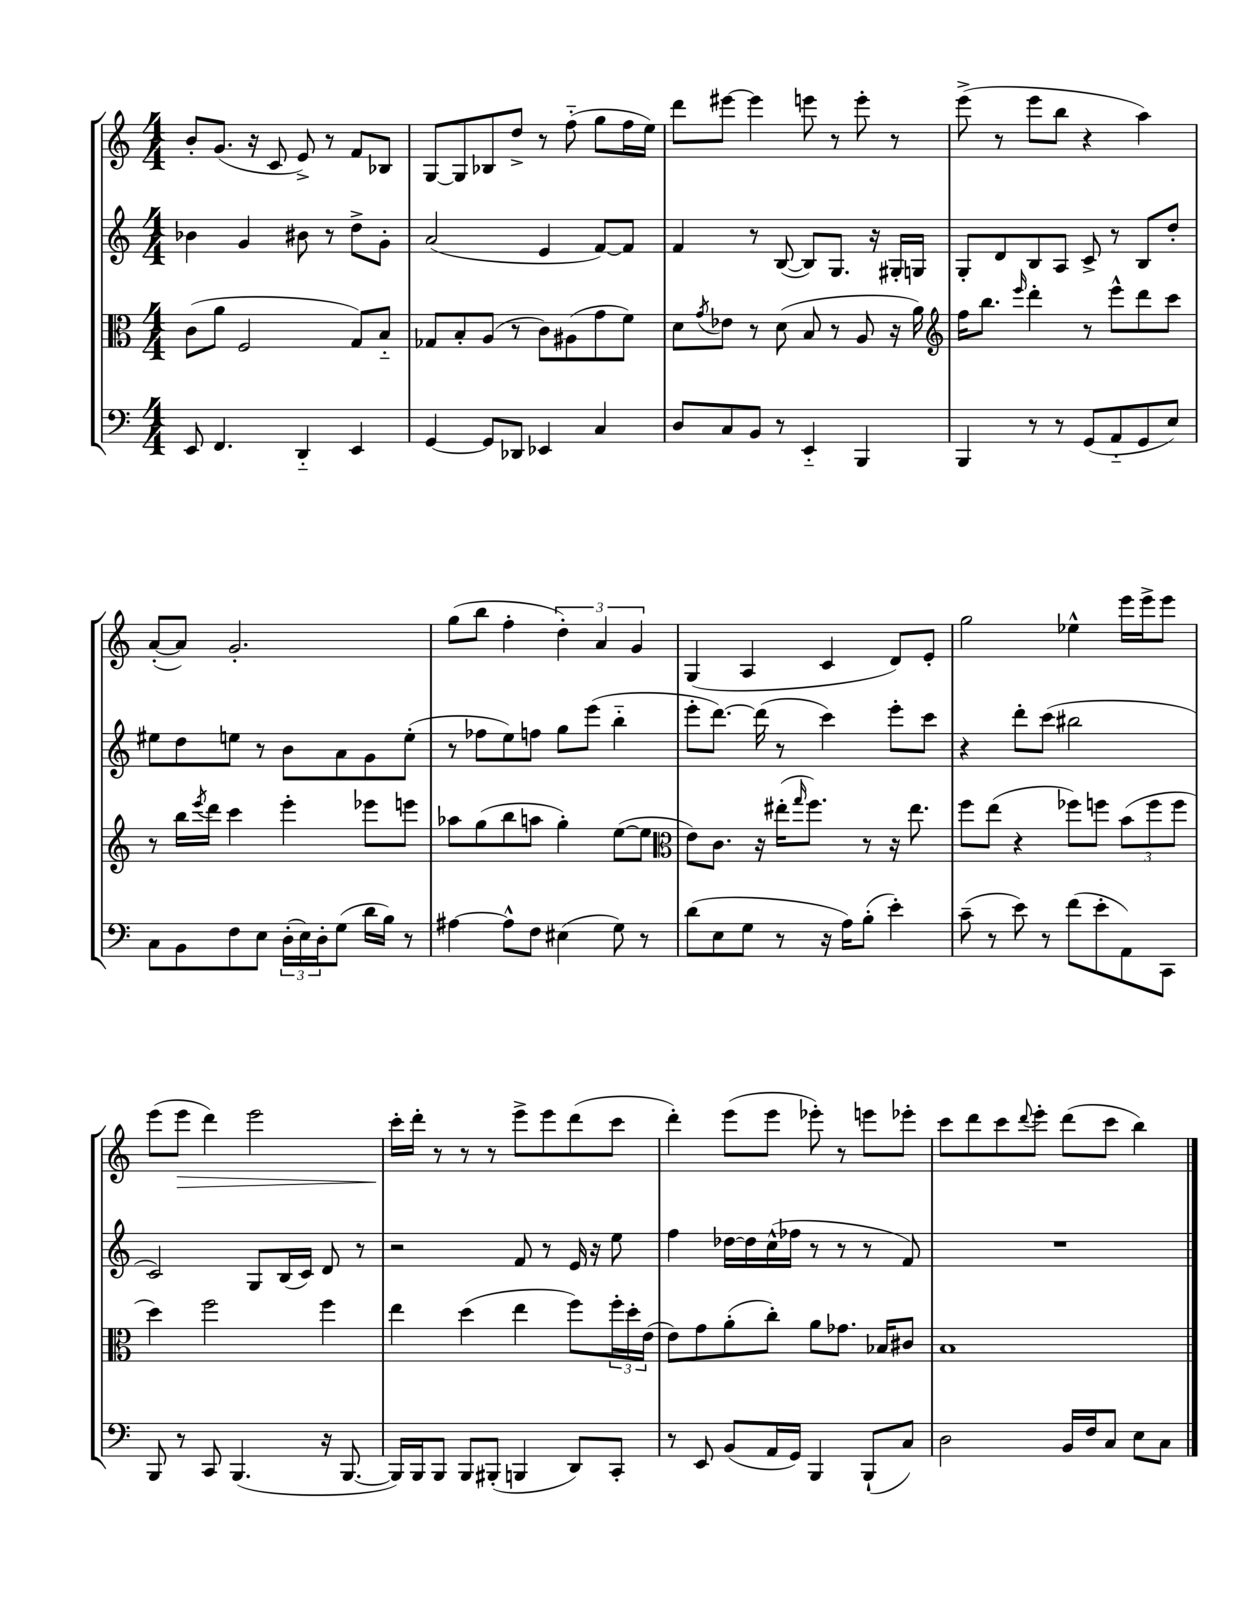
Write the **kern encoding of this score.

**kern	**kern	**kern	**kern
*staff4	*staff3	*staff2	*staff1
*clefF4	*clefC3	*clefG2	*clefG2
*k[]	*k[]	*k[]	*k[]
*M4/4	*M4/4	*M4/4	*M4/4
8EE/	(8c\L	4b-\	8b'/L
4.FF/	8a\J	.	(8.g/J
.	2F/	4g/	.
.	.	.	16r
.	.	.	8c/
4DD'~/	.	8b#\	8e^/)
.	.	8r	8r
4EE/	8G/L)	8dd^\L	8f/L
.	8B'~/J	8g'\J	8B-/J
=	=	=	=
[4GG/	8G-/L	(2a/	[8G/L
.	8B'/	.	8G/]
8GG/]L	(8A/J	.	8B-/
8DD-/J	8r	.	8dd^/J
4EE-/	8c\L)	4e/	8r
.	(8A#\	.	(8ff'~\
4C/	8g\	[8f/L)	8gg\L
.	8f\J)	8f/]J	16ff\L
.	.	.	16ee\JJ)
=	=	=	=
8D/L	8d\L	4f/	8ddd\L
.	8qg/	.	.
8C/	8e-\J	.	[8eee#\J
8BB/J	8r	8r	4eee#\]
8r	(8d\	([8B/	.
4EE'~/	8B/	8B/]L)	8eee\
.	8r	8.G/J	8r
4BBB/	8A/	.	8eee'\
.	.	16r	.
.	16r	16G#'/LL	8r
.	16a\)	16G/JJ	.
=	=	=	=
*	*clefG2	*	*
4BBB/	16ff\LK	8G'/L	(8eee^\
.	8.bb\J	.	.
.	.	8d/	8r
.	16qqeee/	.	.
8r	4ddd'\	8B/	8eee\L
8r	.	8A/J	8bb\J
(8GG/L	8r	8c^/	4r
8AA'~/	8eee^^\L	8r	.
8GG/	8ddd\	8B/L	4aa\)
8E/J)	8ccc\J	8dd'/J	.
=	=	=	=
8C\L	8r	8ee#\L	([8a'/L
8BB\	16bb\LL	8dd\	8a/]J)
.	8qeee/	.	.
.	16ddd\JJ	.	.
8F\	4ccc\	8ee\J	2.g'/
8E\J	.	8r	.
(24D'\LL	4eee'\	8b\L	.
24E\)	.	.	.
24D'\J	.	.	.
(8G\J	.	8a\	.
16d\LL	8eee-\L	8g\	.
16B\JJ)	.	.	.
8r	8eee\J	(8ee'\J	.
=	=	=	=
[4A#\	8aa-\L	8r	(8gg\L
.	(8gg\	8ff-\L	8bb\J
8A#^^\]L	8bb\	8ee\)	4ff'\
8F\J	8aa\J	8ff\J	.
(4E#\	4gg'\)	8gg\L	6dd'\)
.	.	(8eee\J	.
.	.	.	6a/
8G\)	([8ee\L	4bb'~\	.
.	.	.	6g/
8r	8ee\]J	.	.
=	=	=	=
*	*clefC3	*	*
(8d\L	8e\L)	8eee'\L	(4G/
8E\	8.c\J	[8.ddd\J)	.
8G\J	.	.	4A/
.	16r	(16ddd\]	.
8r	(16ee#'\LK	8r	.
.	16qqgg/	.	.
.	8.ff\J)	.	.
16r	.	4ccc\)	4c/
16A\LK)	.	.	.
(8B'\J	8r	.	.
4e'\)	16r	8eee'\L	8d/L)
.	8.ee#\	.	.
.	.	8ccc\J	8e'/J
=	=	=	=
(8c~\	8ff\L	4r	2gg\
8r	(8ee\J	.	.
8e\)	4r	8ddd'\L	.
8r	.	(8ccc\J	.
(8f\L	8ff-\L)	2bb#\	4ee-^^\
8e'\	8ff\J	.	.
8AA\)	(12b\L	.	16eee\LL
.	.	.	16eee^\J
.	12ff\	.	.
8CC\J	.	.	8eee\J
.	12ff\J	.	.
=	=	=	=
8BBB/	4dd\)	2c/)	(8eee\L
8r	.	.	8eee\J
8CC/	2ff\	.	4ddd\)
(4.BBB/	.	.	.
.	.	8G/L	2eee\
.	.	(16B/L	.
.	.	16c/JJ)	.
16r	4ff\	8d/	.
[8.BBB/	.	.	.
.	.	8r	.
=	=	=	=
16BBB/]LL)	4ee\	2r	16ccc'\LL
16BBB/J	.	.	16ddd'\JJ
8BBB/J	.	.	8r
8BBB/L	(4dd\	.	8r
(8BBB#'/J	.	.	8r
4BBB/	4ee\	8f/	8eee^\L
.	.	8r	8eee\
8DD/L)	8ff\L)	16e/	(8ddd\
.	.	16r	.
8CC'/J	24ff'\L	8ee\	8ccc\J
.	24dd'\	.	.
.	(24e\JJ	.	.
=	=	=	=
8r	8e\L)	4ff\	4ddd'\)
8EE/	8g\	.	.
(8BB/L	(8a'\	[16dd-\LL	(8eee\L
.	.	16dd-\]	.
16AA/L	8cc'\J)	(16cc^^\	8eee\J
16GG/JJ)	.	16ff-\JJ	.
4BBB/	8a\L	8r	8eee-'\)
.	8.g-\J	8r	8r
(8BBB`/L	.	8r	8eee\L
.	16B-/LK	.	.
8C/J)	8c#/J	8f/)	8eee-'\J
=	=	=	=
2D\	1B	1r	8ccc\L
.	.	.	8ddd\
.	.	.	8ccc\
.	.	.	8qqddd/
.	.	.	8eee'\J
16BB/LL	.	.	(8ddd\L
16F/J	.	.	.
8C/J	.	.	8ccc\J
8E\L	.	.	4bb\)
8C\J	.	.	.
==	==	==	==
*-	*-	*-	*-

..........

§ Job
Could you show every line of the listing above that contains the string "kern", with case counting?

§ Exercise response
Write the **kern encoding of this score.
**kern	**kern	**kern	**kern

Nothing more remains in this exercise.